::: AVAILABLE DATA :::

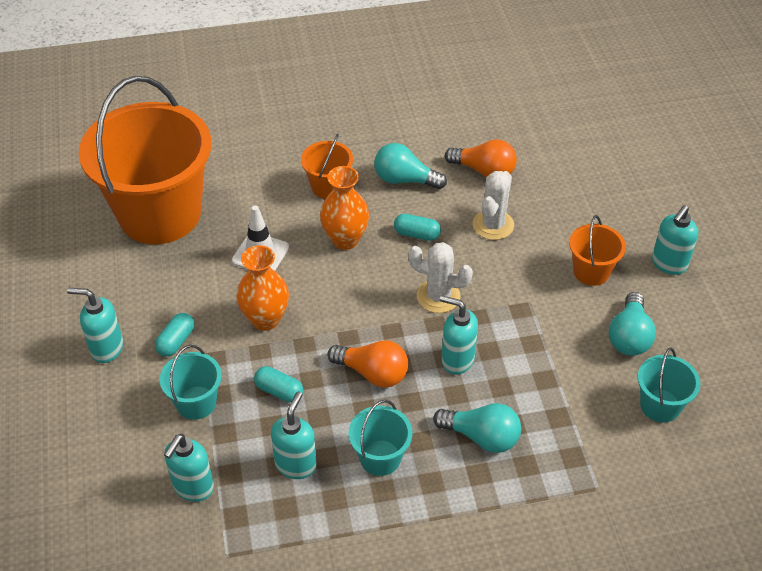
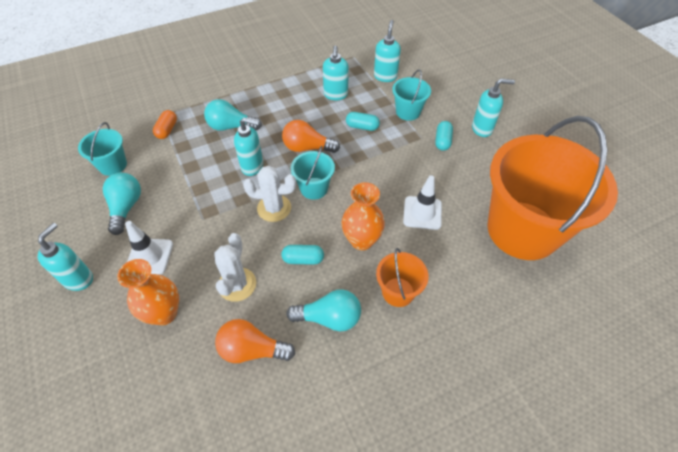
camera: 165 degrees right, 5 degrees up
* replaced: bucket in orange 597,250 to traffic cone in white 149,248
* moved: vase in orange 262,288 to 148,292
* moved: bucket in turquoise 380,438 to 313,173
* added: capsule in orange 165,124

:::

▶ WHAT TO WORK ON
Show the lines in the entries above that include the string "orange".

▶ EXPECTED ANSWER
* replaced: bucket in orange 597,250 to traffic cone in white 149,248
* moved: vase in orange 262,288 to 148,292
* added: capsule in orange 165,124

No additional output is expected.